# Your goal
Below are the entries. Set down exactly the line containing "BT1: 7.4V (plus" and each line after it.

# Data
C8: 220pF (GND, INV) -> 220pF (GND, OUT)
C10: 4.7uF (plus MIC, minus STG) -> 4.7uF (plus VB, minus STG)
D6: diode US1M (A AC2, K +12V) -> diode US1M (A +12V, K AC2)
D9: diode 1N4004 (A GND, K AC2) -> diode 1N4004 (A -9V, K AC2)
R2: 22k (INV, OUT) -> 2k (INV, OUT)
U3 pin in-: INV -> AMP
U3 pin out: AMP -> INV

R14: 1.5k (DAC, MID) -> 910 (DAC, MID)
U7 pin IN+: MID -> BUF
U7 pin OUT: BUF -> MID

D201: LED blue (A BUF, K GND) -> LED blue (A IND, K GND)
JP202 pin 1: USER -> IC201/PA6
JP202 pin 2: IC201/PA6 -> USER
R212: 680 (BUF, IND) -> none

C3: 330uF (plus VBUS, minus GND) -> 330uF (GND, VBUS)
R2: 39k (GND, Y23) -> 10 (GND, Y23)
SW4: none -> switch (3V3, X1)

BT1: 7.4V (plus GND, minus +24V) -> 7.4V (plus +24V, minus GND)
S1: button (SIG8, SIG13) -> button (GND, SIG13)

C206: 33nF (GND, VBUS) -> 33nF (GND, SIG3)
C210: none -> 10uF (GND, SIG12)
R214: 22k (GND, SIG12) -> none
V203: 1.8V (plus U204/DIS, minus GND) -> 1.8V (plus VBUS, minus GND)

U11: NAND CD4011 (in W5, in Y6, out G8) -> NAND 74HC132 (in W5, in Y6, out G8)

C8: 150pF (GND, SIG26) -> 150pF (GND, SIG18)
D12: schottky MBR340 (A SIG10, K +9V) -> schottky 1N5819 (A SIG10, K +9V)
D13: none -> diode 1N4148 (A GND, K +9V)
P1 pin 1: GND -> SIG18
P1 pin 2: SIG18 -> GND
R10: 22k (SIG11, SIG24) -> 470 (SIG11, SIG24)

# Solved problem
BT1: 7.4V (plus GND, minus +24V) -> 7.4V (plus +24V, minus GND)
S1: button (SIG8, SIG13) -> button (GND, SIG13)

C206: 33nF (GND, VBUS) -> 33nF (GND, SIG3)
C210: none -> 10uF (GND, SIG12)
R214: 22k (GND, SIG12) -> none
V203: 1.8V (plus U204/DIS, minus GND) -> 1.8V (plus VBUS, minus GND)

U11: NAND CD4011 (in W5, in Y6, out G8) -> NAND 74HC132 (in W5, in Y6, out G8)

C8: 150pF (GND, SIG26) -> 150pF (GND, SIG18)
D12: schottky MBR340 (A SIG10, K +9V) -> schottky 1N5819 (A SIG10, K +9V)
D13: none -> diode 1N4148 (A GND, K +9V)
P1 pin 1: GND -> SIG18
P1 pin 2: SIG18 -> GND
R10: 22k (SIG11, SIG24) -> 470 (SIG11, SIG24)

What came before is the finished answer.